Data extract section start
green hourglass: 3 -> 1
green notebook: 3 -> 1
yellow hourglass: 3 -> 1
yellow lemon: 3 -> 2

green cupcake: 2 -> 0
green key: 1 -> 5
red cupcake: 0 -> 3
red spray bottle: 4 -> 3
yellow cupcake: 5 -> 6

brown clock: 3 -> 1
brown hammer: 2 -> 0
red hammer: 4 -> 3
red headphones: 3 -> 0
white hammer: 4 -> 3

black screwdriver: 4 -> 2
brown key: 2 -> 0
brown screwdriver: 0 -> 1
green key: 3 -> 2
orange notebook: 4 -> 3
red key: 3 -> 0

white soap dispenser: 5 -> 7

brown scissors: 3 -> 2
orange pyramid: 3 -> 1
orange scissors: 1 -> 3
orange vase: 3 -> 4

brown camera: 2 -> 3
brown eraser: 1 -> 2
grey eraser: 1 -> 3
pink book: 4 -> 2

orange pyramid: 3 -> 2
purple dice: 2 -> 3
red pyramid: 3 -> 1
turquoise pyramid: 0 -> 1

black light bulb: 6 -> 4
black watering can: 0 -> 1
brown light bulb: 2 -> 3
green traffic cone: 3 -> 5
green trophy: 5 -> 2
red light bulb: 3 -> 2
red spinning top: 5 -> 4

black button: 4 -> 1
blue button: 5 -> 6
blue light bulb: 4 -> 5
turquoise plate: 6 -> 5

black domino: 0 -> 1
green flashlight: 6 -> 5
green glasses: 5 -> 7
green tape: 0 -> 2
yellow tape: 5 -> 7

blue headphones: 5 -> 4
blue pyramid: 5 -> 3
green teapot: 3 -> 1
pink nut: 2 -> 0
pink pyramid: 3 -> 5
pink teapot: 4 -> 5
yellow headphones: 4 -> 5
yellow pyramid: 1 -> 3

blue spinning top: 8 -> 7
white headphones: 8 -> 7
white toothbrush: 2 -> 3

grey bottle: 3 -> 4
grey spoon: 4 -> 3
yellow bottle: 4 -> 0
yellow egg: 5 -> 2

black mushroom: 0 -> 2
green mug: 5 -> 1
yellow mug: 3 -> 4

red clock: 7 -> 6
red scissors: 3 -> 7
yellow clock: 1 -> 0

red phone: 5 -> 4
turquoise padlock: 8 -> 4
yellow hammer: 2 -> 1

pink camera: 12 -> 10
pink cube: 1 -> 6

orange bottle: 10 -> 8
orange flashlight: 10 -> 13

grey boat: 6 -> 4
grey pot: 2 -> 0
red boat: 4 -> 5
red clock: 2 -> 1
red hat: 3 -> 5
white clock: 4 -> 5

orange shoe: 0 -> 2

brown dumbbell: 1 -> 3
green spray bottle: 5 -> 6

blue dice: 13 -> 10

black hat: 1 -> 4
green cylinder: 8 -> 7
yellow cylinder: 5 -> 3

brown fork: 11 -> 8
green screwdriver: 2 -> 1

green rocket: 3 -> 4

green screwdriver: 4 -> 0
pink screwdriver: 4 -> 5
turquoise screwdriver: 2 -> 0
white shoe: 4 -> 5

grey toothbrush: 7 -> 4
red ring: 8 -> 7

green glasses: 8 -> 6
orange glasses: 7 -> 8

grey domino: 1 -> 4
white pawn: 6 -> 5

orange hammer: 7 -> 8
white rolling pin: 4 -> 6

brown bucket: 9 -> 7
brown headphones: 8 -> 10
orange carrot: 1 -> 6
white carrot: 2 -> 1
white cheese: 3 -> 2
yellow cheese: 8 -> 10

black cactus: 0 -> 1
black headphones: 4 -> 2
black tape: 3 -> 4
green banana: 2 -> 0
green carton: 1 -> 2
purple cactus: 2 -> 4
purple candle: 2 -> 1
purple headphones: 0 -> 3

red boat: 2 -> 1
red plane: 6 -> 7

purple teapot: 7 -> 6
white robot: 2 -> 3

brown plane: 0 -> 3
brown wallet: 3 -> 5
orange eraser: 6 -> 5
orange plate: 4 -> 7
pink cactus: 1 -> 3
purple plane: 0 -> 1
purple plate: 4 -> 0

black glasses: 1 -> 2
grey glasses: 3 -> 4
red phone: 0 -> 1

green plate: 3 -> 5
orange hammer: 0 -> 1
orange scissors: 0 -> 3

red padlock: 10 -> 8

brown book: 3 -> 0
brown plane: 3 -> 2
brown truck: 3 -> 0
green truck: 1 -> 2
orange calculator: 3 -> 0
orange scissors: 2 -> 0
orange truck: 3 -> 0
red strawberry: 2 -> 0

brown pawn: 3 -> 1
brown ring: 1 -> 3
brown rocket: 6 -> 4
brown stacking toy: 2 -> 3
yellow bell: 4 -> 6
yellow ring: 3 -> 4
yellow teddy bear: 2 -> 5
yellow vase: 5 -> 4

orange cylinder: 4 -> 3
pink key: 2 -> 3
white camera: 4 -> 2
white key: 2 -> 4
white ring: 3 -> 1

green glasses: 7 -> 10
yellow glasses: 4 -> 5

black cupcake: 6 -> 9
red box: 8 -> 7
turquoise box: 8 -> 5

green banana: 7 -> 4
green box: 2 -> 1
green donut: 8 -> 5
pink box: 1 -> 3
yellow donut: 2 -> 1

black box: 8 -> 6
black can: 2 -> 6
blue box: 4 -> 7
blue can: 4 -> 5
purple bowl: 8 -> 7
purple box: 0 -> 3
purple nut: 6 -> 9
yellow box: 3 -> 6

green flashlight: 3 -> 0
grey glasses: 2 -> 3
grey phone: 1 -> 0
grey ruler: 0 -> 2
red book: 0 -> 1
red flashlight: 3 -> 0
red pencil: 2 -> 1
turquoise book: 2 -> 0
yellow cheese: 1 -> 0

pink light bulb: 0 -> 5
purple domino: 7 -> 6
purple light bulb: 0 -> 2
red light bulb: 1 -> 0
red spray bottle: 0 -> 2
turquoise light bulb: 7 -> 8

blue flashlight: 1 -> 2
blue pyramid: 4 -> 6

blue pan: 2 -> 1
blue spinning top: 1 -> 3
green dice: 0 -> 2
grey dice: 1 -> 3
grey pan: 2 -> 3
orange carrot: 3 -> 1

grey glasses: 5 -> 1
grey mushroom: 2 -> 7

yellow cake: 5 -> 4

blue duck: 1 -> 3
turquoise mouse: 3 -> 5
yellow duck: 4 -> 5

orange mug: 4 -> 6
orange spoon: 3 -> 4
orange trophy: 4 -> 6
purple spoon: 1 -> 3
Data extract section end
Repeat the data in full, keeping each word exactly as it is.

*Solved exercise*:
green hourglass: 3 -> 1
green notebook: 3 -> 1
yellow hourglass: 3 -> 1
yellow lemon: 3 -> 2

green cupcake: 2 -> 0
green key: 1 -> 5
red cupcake: 0 -> 3
red spray bottle: 4 -> 3
yellow cupcake: 5 -> 6

brown clock: 3 -> 1
brown hammer: 2 -> 0
red hammer: 4 -> 3
red headphones: 3 -> 0
white hammer: 4 -> 3

black screwdriver: 4 -> 2
brown key: 2 -> 0
brown screwdriver: 0 -> 1
green key: 3 -> 2
orange notebook: 4 -> 3
red key: 3 -> 0

white soap dispenser: 5 -> 7

brown scissors: 3 -> 2
orange pyramid: 3 -> 1
orange scissors: 1 -> 3
orange vase: 3 -> 4

brown camera: 2 -> 3
brown eraser: 1 -> 2
grey eraser: 1 -> 3
pink book: 4 -> 2

orange pyramid: 3 -> 2
purple dice: 2 -> 3
red pyramid: 3 -> 1
turquoise pyramid: 0 -> 1

black light bulb: 6 -> 4
black watering can: 0 -> 1
brown light bulb: 2 -> 3
green traffic cone: 3 -> 5
green trophy: 5 -> 2
red light bulb: 3 -> 2
red spinning top: 5 -> 4

black button: 4 -> 1
blue button: 5 -> 6
blue light bulb: 4 -> 5
turquoise plate: 6 -> 5

black domino: 0 -> 1
green flashlight: 6 -> 5
green glasses: 5 -> 7
green tape: 0 -> 2
yellow tape: 5 -> 7

blue headphones: 5 -> 4
blue pyramid: 5 -> 3
green teapot: 3 -> 1
pink nut: 2 -> 0
pink pyramid: 3 -> 5
pink teapot: 4 -> 5
yellow headphones: 4 -> 5
yellow pyramid: 1 -> 3

blue spinning top: 8 -> 7
white headphones: 8 -> 7
white toothbrush: 2 -> 3

grey bottle: 3 -> 4
grey spoon: 4 -> 3
yellow bottle: 4 -> 0
yellow egg: 5 -> 2

black mushroom: 0 -> 2
green mug: 5 -> 1
yellow mug: 3 -> 4

red clock: 7 -> 6
red scissors: 3 -> 7
yellow clock: 1 -> 0

red phone: 5 -> 4
turquoise padlock: 8 -> 4
yellow hammer: 2 -> 1

pink camera: 12 -> 10
pink cube: 1 -> 6

orange bottle: 10 -> 8
orange flashlight: 10 -> 13

grey boat: 6 -> 4
grey pot: 2 -> 0
red boat: 4 -> 5
red clock: 2 -> 1
red hat: 3 -> 5
white clock: 4 -> 5

orange shoe: 0 -> 2

brown dumbbell: 1 -> 3
green spray bottle: 5 -> 6

blue dice: 13 -> 10

black hat: 1 -> 4
green cylinder: 8 -> 7
yellow cylinder: 5 -> 3

brown fork: 11 -> 8
green screwdriver: 2 -> 1

green rocket: 3 -> 4

green screwdriver: 4 -> 0
pink screwdriver: 4 -> 5
turquoise screwdriver: 2 -> 0
white shoe: 4 -> 5

grey toothbrush: 7 -> 4
red ring: 8 -> 7

green glasses: 8 -> 6
orange glasses: 7 -> 8

grey domino: 1 -> 4
white pawn: 6 -> 5

orange hammer: 7 -> 8
white rolling pin: 4 -> 6

brown bucket: 9 -> 7
brown headphones: 8 -> 10
orange carrot: 1 -> 6
white carrot: 2 -> 1
white cheese: 3 -> 2
yellow cheese: 8 -> 10

black cactus: 0 -> 1
black headphones: 4 -> 2
black tape: 3 -> 4
green banana: 2 -> 0
green carton: 1 -> 2
purple cactus: 2 -> 4
purple candle: 2 -> 1
purple headphones: 0 -> 3

red boat: 2 -> 1
red plane: 6 -> 7

purple teapot: 7 -> 6
white robot: 2 -> 3

brown plane: 0 -> 3
brown wallet: 3 -> 5
orange eraser: 6 -> 5
orange plate: 4 -> 7
pink cactus: 1 -> 3
purple plane: 0 -> 1
purple plate: 4 -> 0

black glasses: 1 -> 2
grey glasses: 3 -> 4
red phone: 0 -> 1

green plate: 3 -> 5
orange hammer: 0 -> 1
orange scissors: 0 -> 3

red padlock: 10 -> 8

brown book: 3 -> 0
brown plane: 3 -> 2
brown truck: 3 -> 0
green truck: 1 -> 2
orange calculator: 3 -> 0
orange scissors: 2 -> 0
orange truck: 3 -> 0
red strawberry: 2 -> 0

brown pawn: 3 -> 1
brown ring: 1 -> 3
brown rocket: 6 -> 4
brown stacking toy: 2 -> 3
yellow bell: 4 -> 6
yellow ring: 3 -> 4
yellow teddy bear: 2 -> 5
yellow vase: 5 -> 4

orange cylinder: 4 -> 3
pink key: 2 -> 3
white camera: 4 -> 2
white key: 2 -> 4
white ring: 3 -> 1

green glasses: 7 -> 10
yellow glasses: 4 -> 5

black cupcake: 6 -> 9
red box: 8 -> 7
turquoise box: 8 -> 5

green banana: 7 -> 4
green box: 2 -> 1
green donut: 8 -> 5
pink box: 1 -> 3
yellow donut: 2 -> 1

black box: 8 -> 6
black can: 2 -> 6
blue box: 4 -> 7
blue can: 4 -> 5
purple bowl: 8 -> 7
purple box: 0 -> 3
purple nut: 6 -> 9
yellow box: 3 -> 6

green flashlight: 3 -> 0
grey glasses: 2 -> 3
grey phone: 1 -> 0
grey ruler: 0 -> 2
red book: 0 -> 1
red flashlight: 3 -> 0
red pencil: 2 -> 1
turquoise book: 2 -> 0
yellow cheese: 1 -> 0

pink light bulb: 0 -> 5
purple domino: 7 -> 6
purple light bulb: 0 -> 2
red light bulb: 1 -> 0
red spray bottle: 0 -> 2
turquoise light bulb: 7 -> 8

blue flashlight: 1 -> 2
blue pyramid: 4 -> 6

blue pan: 2 -> 1
blue spinning top: 1 -> 3
green dice: 0 -> 2
grey dice: 1 -> 3
grey pan: 2 -> 3
orange carrot: 3 -> 1

grey glasses: 5 -> 1
grey mushroom: 2 -> 7

yellow cake: 5 -> 4

blue duck: 1 -> 3
turquoise mouse: 3 -> 5
yellow duck: 4 -> 5

orange mug: 4 -> 6
orange spoon: 3 -> 4
orange trophy: 4 -> 6
purple spoon: 1 -> 3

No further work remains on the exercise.